• EXERCISE DESCRIPTION
Take the data and return it in full. Change nothing.

Top of RECORDED INFORMATION

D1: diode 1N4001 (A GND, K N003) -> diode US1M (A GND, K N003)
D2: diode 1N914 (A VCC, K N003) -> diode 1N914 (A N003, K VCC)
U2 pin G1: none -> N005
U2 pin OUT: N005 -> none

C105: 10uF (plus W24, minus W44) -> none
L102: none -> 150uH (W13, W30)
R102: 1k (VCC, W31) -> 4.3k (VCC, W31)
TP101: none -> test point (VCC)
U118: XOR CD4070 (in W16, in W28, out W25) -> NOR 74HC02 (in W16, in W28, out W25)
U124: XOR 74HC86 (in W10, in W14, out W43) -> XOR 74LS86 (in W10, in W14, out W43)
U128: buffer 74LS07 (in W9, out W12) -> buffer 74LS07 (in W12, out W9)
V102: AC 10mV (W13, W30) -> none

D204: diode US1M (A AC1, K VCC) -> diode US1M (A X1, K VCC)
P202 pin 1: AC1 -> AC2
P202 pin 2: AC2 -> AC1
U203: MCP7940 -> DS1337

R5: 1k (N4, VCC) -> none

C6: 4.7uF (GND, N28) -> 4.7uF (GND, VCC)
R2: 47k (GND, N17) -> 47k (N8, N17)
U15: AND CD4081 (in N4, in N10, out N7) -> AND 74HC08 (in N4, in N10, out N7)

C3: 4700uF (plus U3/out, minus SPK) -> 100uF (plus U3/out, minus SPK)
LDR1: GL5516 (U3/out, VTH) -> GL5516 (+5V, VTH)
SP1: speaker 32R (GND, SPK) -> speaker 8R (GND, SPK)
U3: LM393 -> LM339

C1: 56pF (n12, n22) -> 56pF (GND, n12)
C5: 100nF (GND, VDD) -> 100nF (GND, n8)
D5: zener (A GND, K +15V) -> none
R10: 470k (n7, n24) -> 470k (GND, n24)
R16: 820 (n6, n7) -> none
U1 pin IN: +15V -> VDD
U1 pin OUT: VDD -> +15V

Bottom of RECORDED INFORMATION

• SOLUTION BELOW
D1: diode 1N4001 (A GND, K N003) -> diode US1M (A GND, K N003)
D2: diode 1N914 (A VCC, K N003) -> diode 1N914 (A N003, K VCC)
U2 pin G1: none -> N005
U2 pin OUT: N005 -> none

C105: 10uF (plus W24, minus W44) -> none
L102: none -> 150uH (W13, W30)
R102: 1k (VCC, W31) -> 4.3k (VCC, W31)
TP101: none -> test point (VCC)
U118: XOR CD4070 (in W16, in W28, out W25) -> NOR 74HC02 (in W16, in W28, out W25)
U124: XOR 74HC86 (in W10, in W14, out W43) -> XOR 74LS86 (in W10, in W14, out W43)
U128: buffer 74LS07 (in W9, out W12) -> buffer 74LS07 (in W12, out W9)
V102: AC 10mV (W13, W30) -> none

D204: diode US1M (A AC1, K VCC) -> diode US1M (A X1, K VCC)
P202 pin 1: AC1 -> AC2
P202 pin 2: AC2 -> AC1
U203: MCP7940 -> DS1337

R5: 1k (N4, VCC) -> none

C6: 4.7uF (GND, N28) -> 4.7uF (GND, VCC)
R2: 47k (GND, N17) -> 47k (N8, N17)
U15: AND CD4081 (in N4, in N10, out N7) -> AND 74HC08 (in N4, in N10, out N7)

C3: 4700uF (plus U3/out, minus SPK) -> 100uF (plus U3/out, minus SPK)
LDR1: GL5516 (U3/out, VTH) -> GL5516 (+5V, VTH)
SP1: speaker 32R (GND, SPK) -> speaker 8R (GND, SPK)
U3: LM393 -> LM339

C1: 56pF (n12, n22) -> 56pF (GND, n12)
C5: 100nF (GND, VDD) -> 100nF (GND, n8)
D5: zener (A GND, K +15V) -> none
R10: 470k (n7, n24) -> 470k (GND, n24)
R16: 820 (n6, n7) -> none
U1 pin IN: +15V -> VDD
U1 pin OUT: VDD -> +15V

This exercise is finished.